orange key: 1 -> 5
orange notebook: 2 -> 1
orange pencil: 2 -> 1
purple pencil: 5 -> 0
---
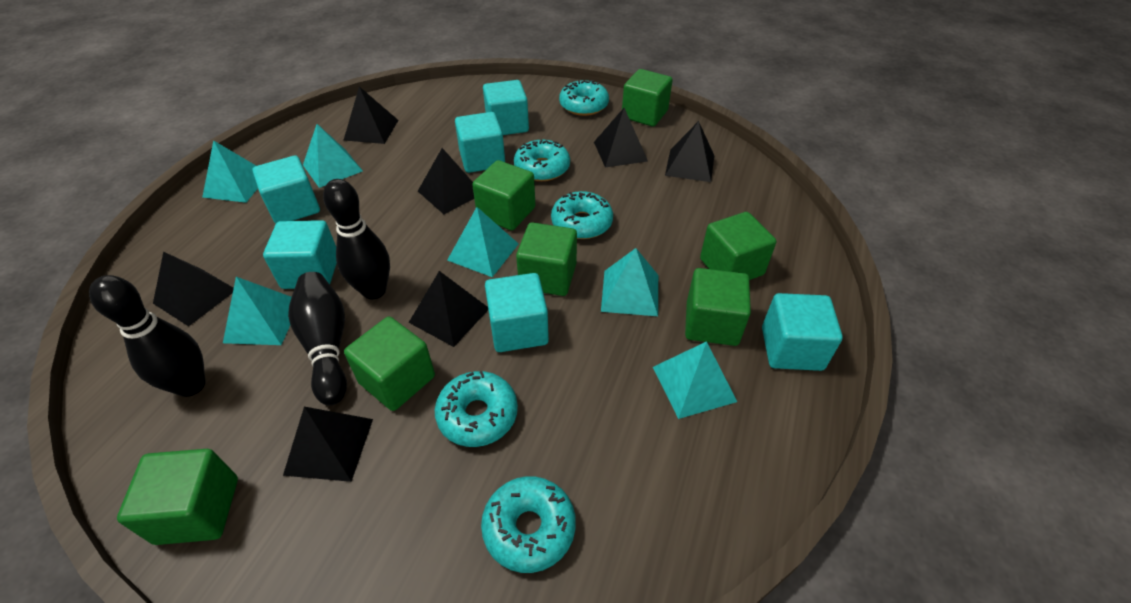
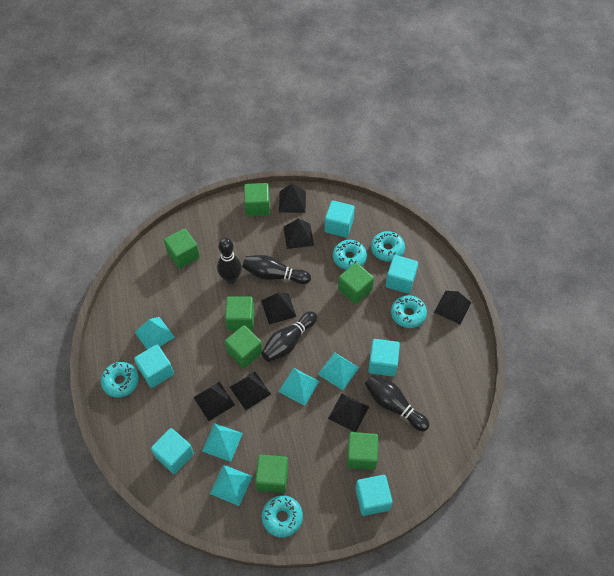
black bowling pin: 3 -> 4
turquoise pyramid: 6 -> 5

# Instructions for the task:
Taking the entries above, print exactly the lines starting at the line with "orange key: 1 -> 5" and ending at the line with "purple pencil: 5 -> 0", both included.

# Exercise output:
orange key: 1 -> 5
orange notebook: 2 -> 1
orange pencil: 2 -> 1
purple pencil: 5 -> 0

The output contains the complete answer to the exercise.